*EXERCISE REQUIREMENTS*
Copy each line of the data below exactly, leaving out pictures.
[Opening EXTRACTED INFORMATION section]
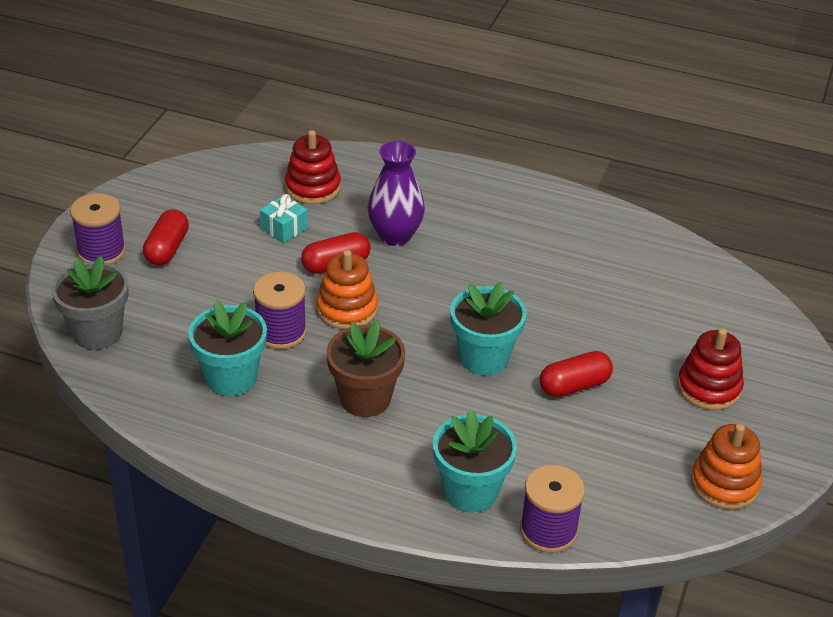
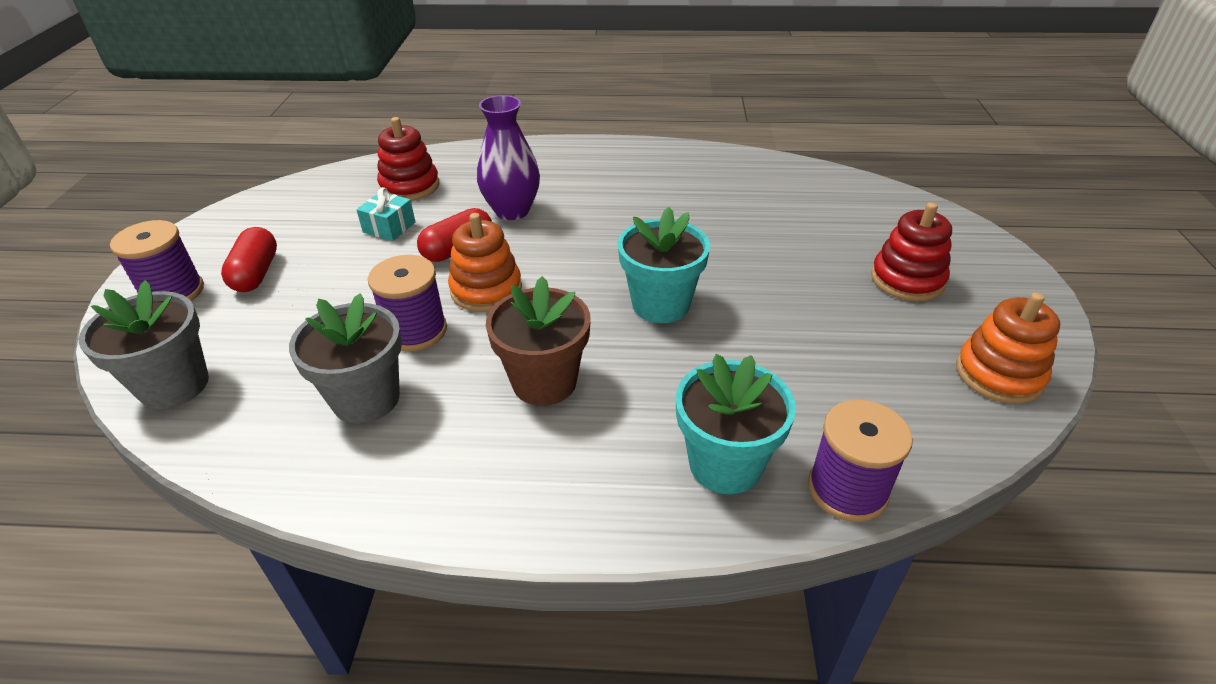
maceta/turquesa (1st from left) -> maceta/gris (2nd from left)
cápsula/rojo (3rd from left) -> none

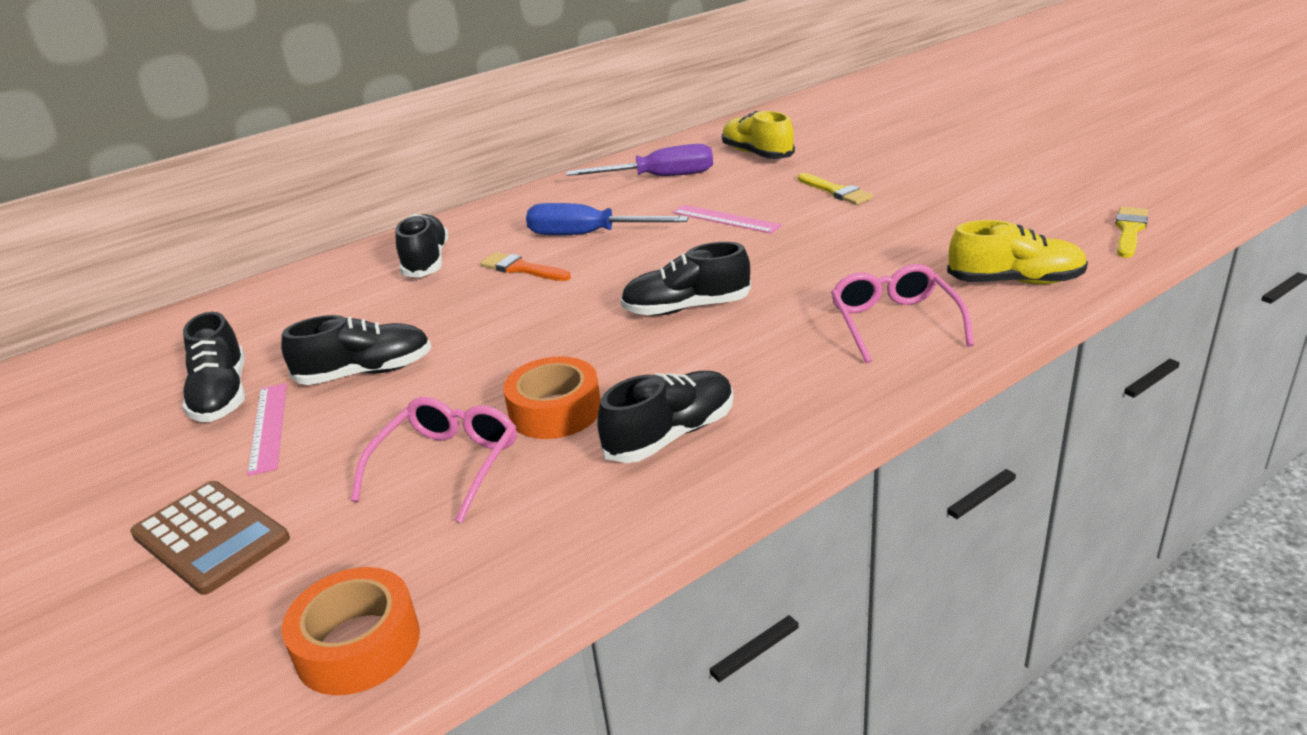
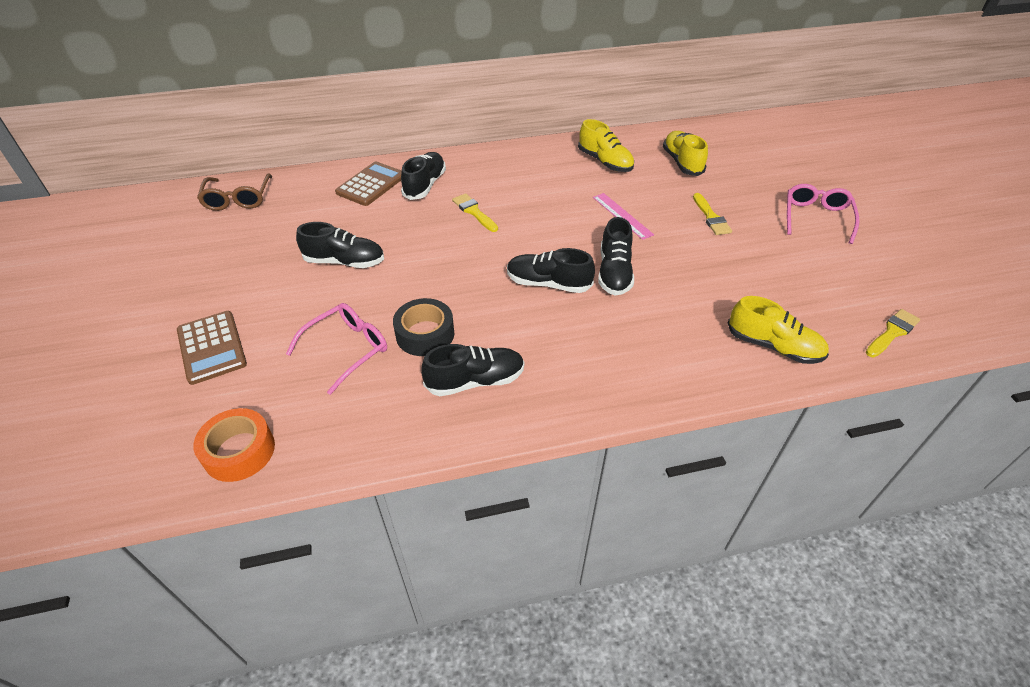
zapato/negro (1st from left in the first image) -> zapato/negro (5th from left), move
regla/rosa (1st from left) -> none
pincel/naranja -> pincel/amarillo (1st from left)
cinta adhesiva/naranja (2nd from left) -> cinta adhesiva/negro
destornillador/azul -> none
destornillador/morado -> zapato/amarillo (1st from left)
gafas/rosa (2nd from left), move
none -> gafas/marrón
none -> calculadora/marrón (2nd from left)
[Closing EXTRACTED INFORMATION section]
*ANSWER TO THIS EXERCISE*
maceta/turquesa (1st from left) -> maceta/gris (2nd from left)
cápsula/rojo (3rd from left) -> none

zapato/negro (1st from left in the first image) -> zapato/negro (5th from left), move
regla/rosa (1st from left) -> none
pincel/naranja -> pincel/amarillo (1st from left)
cinta adhesiva/naranja (2nd from left) -> cinta adhesiva/negro
destornillador/azul -> none
destornillador/morado -> zapato/amarillo (1st from left)
gafas/rosa (2nd from left), move
none -> gafas/marrón
none -> calculadora/marrón (2nd from left)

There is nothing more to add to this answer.